**Description of the task:** Repeat precisely the span of lines below that opens with the line containing "RTC1 pin SDA: D4 -> D12" and closes with the line containing "STEPPER3 pin IN1: D5 -> D7", both included.

=== Data to process ===

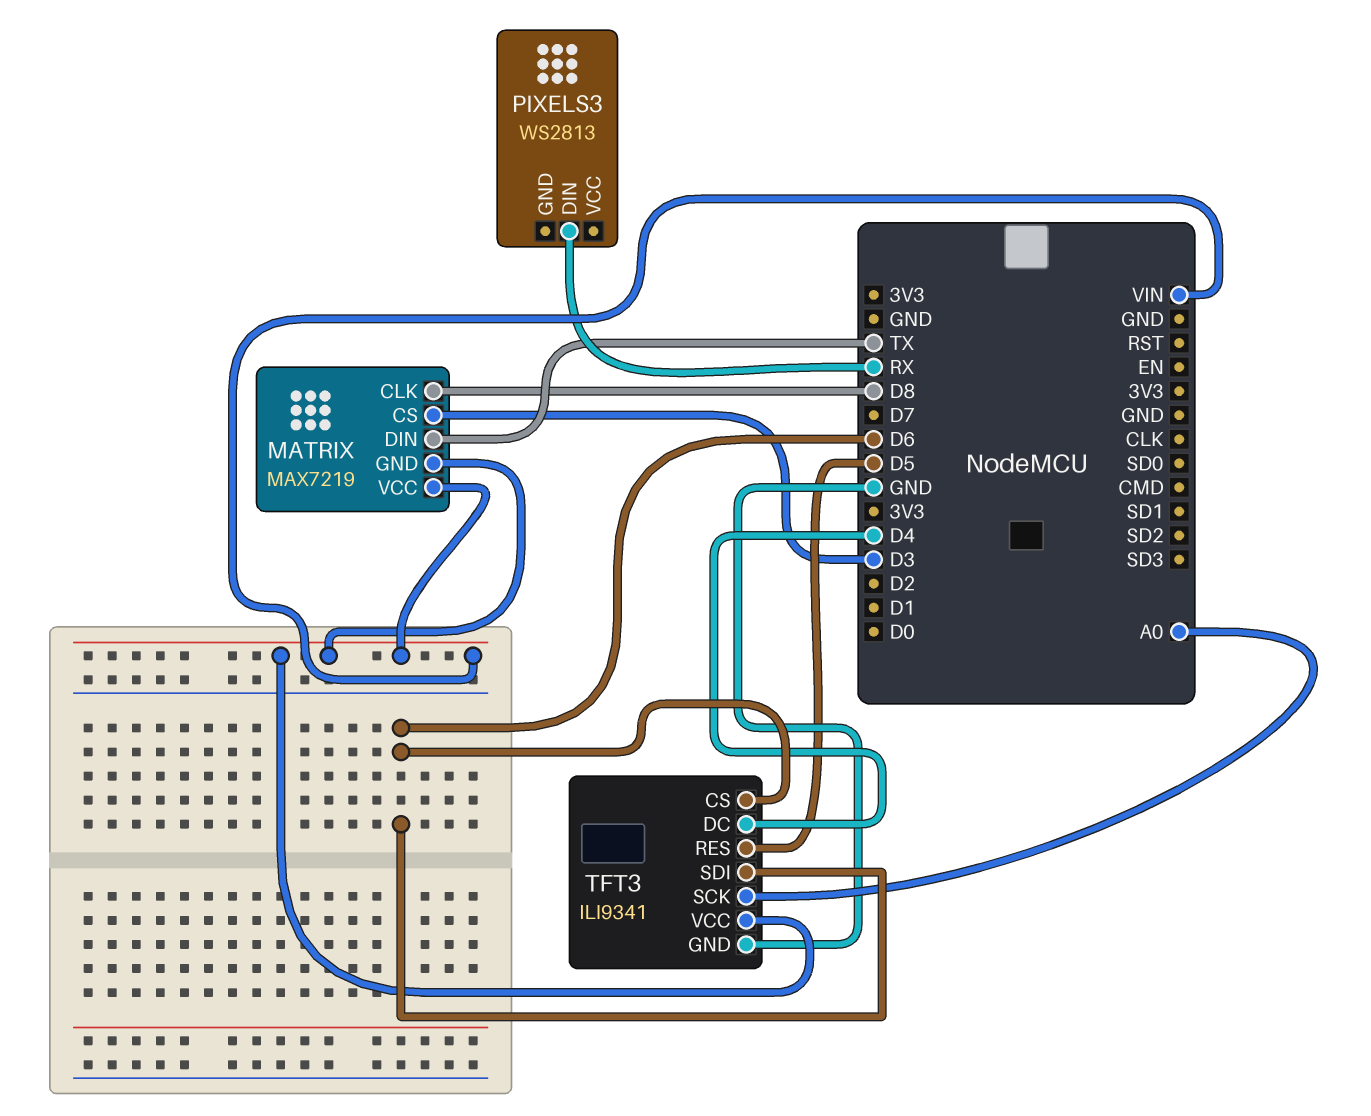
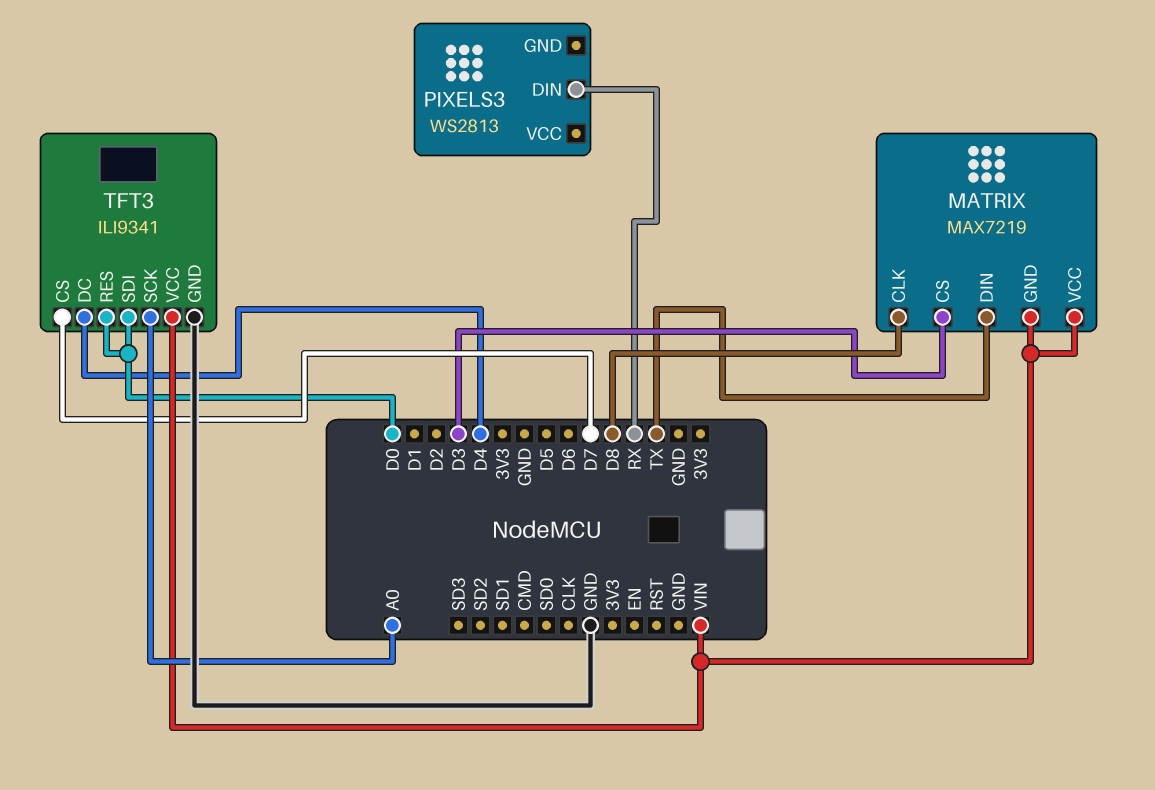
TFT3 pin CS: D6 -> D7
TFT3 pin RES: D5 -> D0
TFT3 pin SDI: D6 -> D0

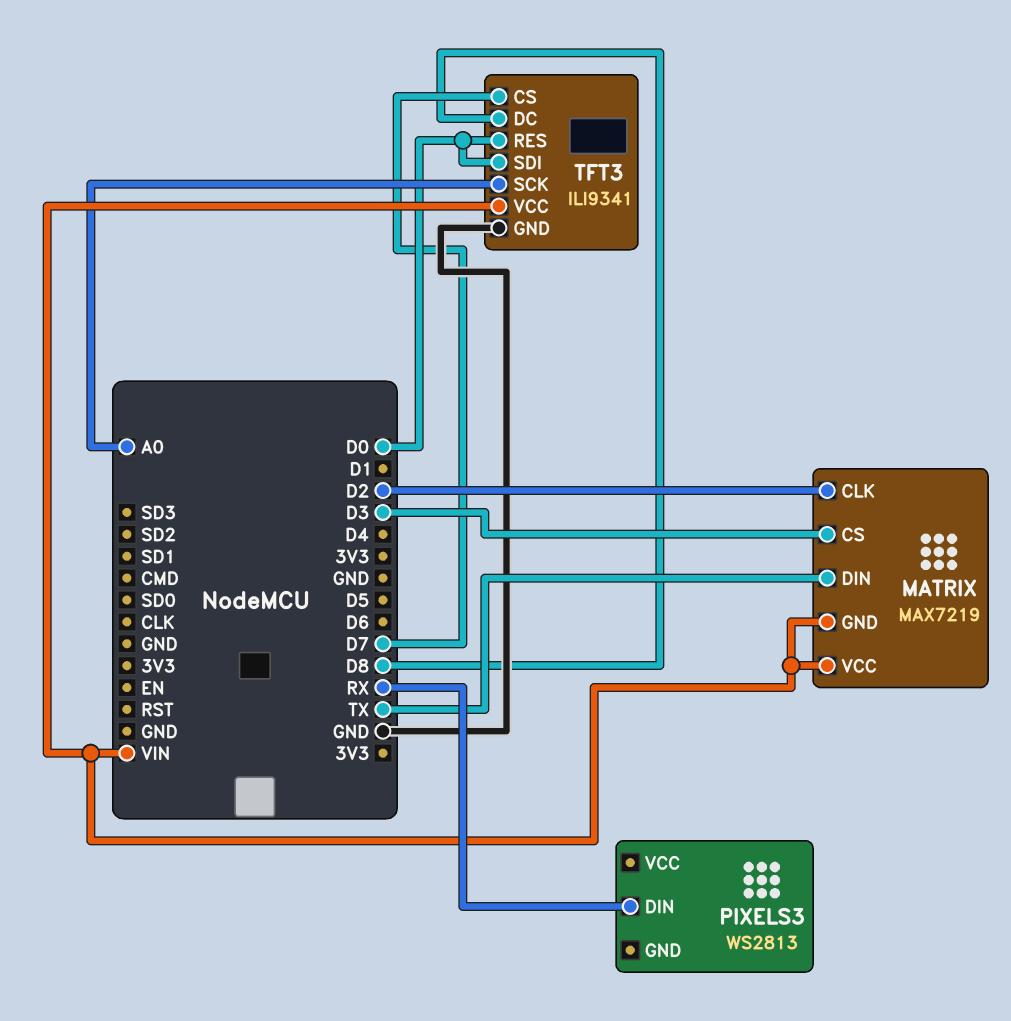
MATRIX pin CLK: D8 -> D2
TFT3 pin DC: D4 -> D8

===
=== Data to process ===

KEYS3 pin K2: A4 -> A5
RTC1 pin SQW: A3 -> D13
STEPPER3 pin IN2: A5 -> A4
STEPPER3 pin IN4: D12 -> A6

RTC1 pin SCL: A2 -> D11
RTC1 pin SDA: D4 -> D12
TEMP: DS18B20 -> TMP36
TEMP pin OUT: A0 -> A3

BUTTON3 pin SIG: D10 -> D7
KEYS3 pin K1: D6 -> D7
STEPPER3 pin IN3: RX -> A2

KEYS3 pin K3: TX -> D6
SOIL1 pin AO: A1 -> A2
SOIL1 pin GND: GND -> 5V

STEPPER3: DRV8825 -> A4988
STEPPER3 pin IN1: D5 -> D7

===
=== Data to process ===

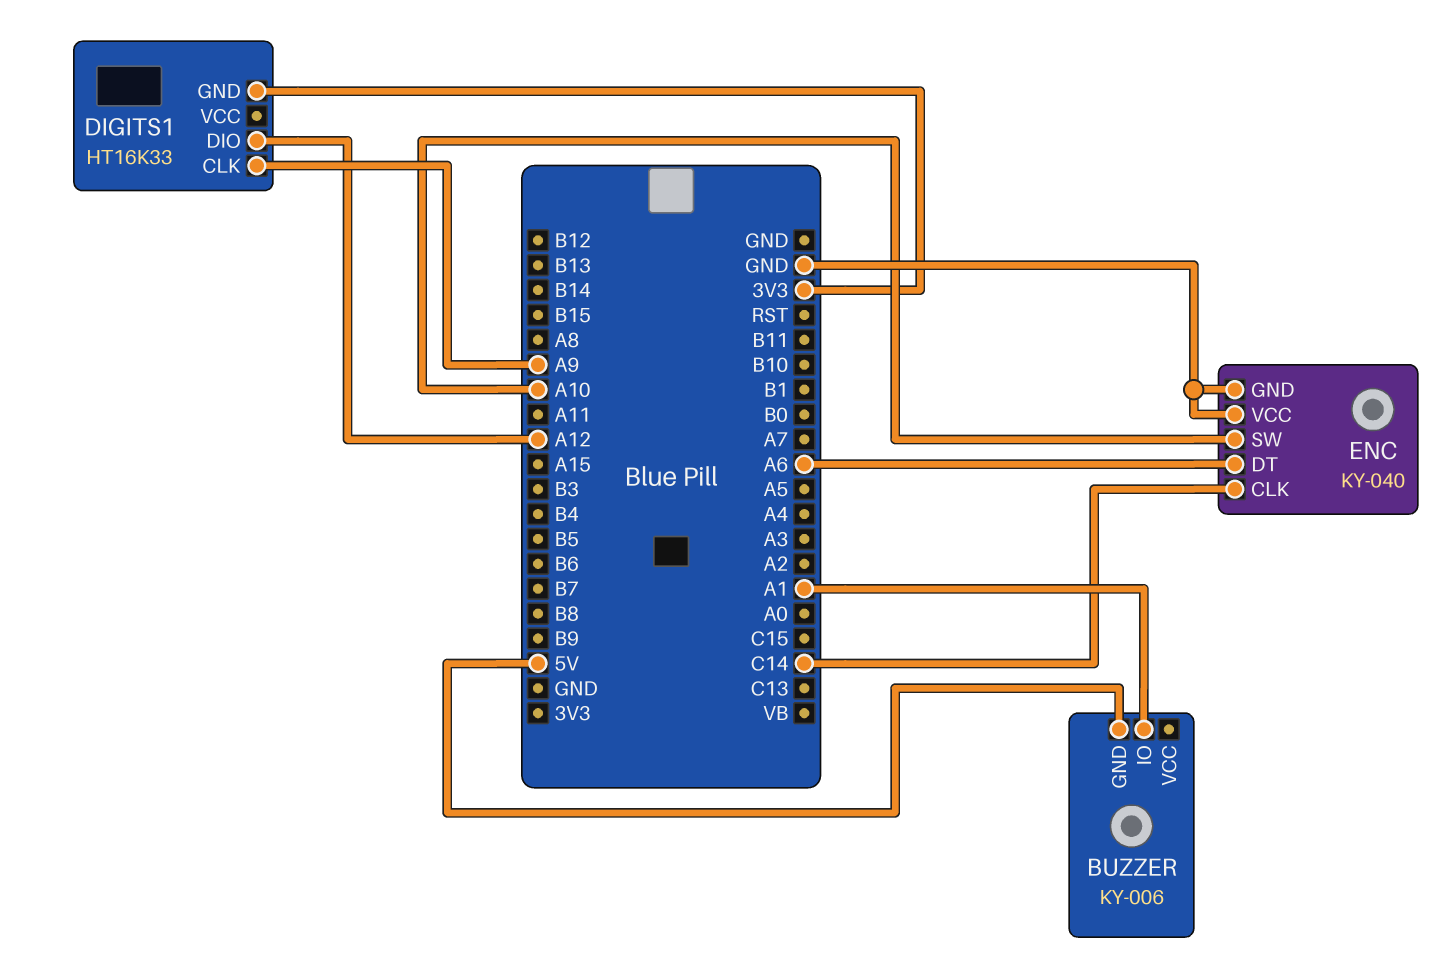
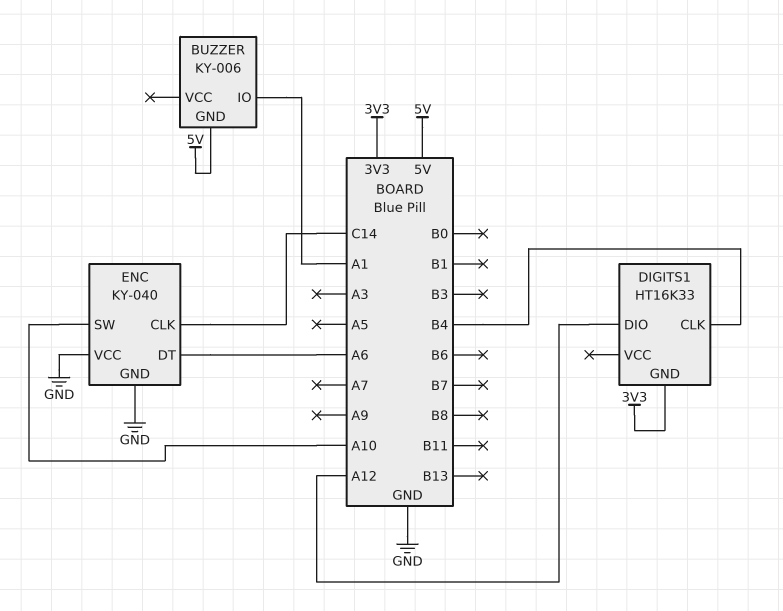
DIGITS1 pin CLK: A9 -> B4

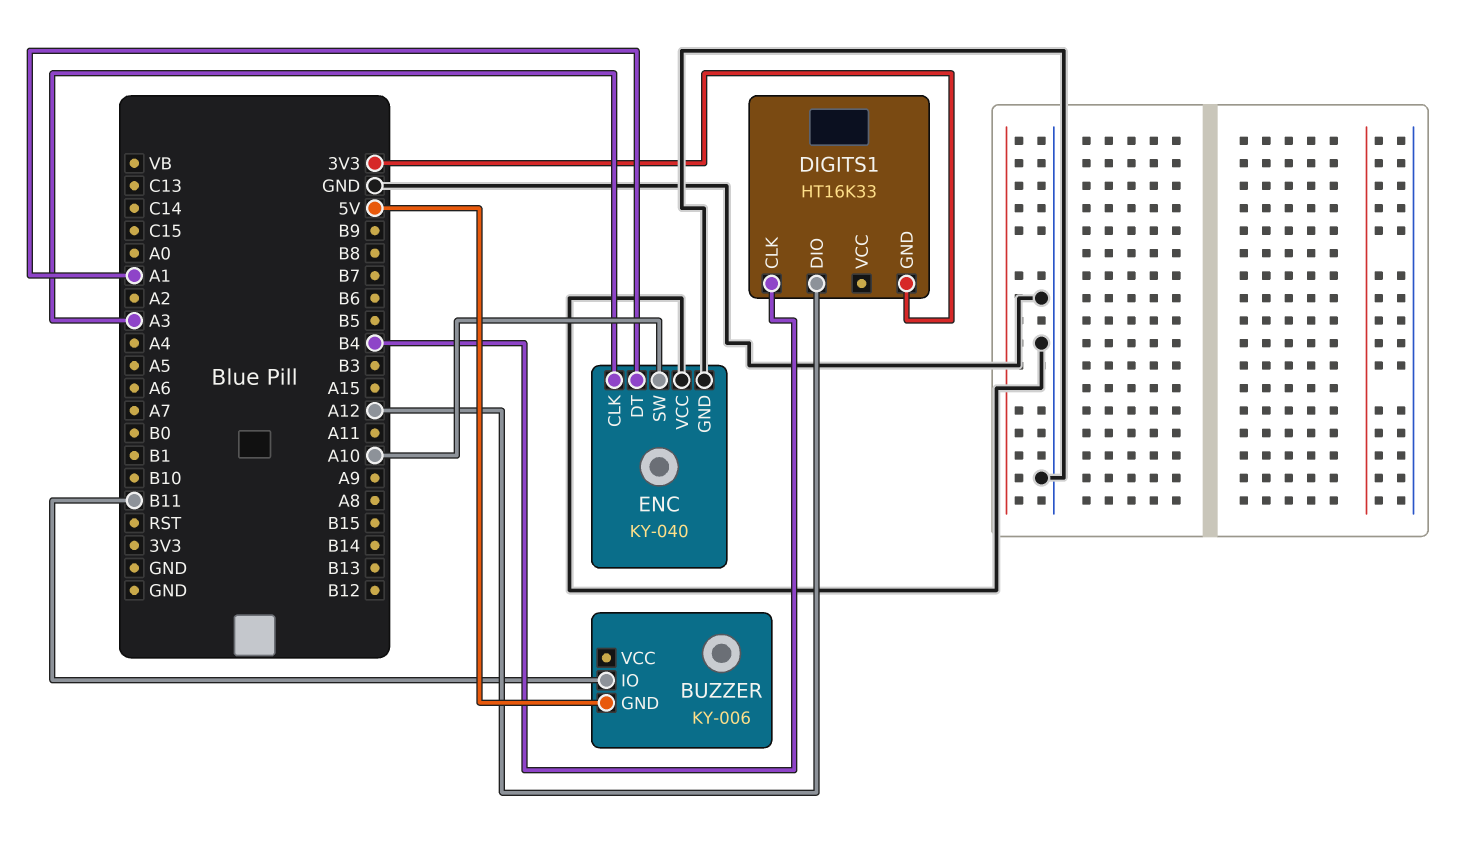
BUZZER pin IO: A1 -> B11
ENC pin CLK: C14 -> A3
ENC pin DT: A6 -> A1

===

**Solution for this task:**
RTC1 pin SDA: D4 -> D12
TEMP: DS18B20 -> TMP36
TEMP pin OUT: A0 -> A3

BUTTON3 pin SIG: D10 -> D7
KEYS3 pin K1: D6 -> D7
STEPPER3 pin IN3: RX -> A2

KEYS3 pin K3: TX -> D6
SOIL1 pin AO: A1 -> A2
SOIL1 pin GND: GND -> 5V

STEPPER3: DRV8825 -> A4988
STEPPER3 pin IN1: D5 -> D7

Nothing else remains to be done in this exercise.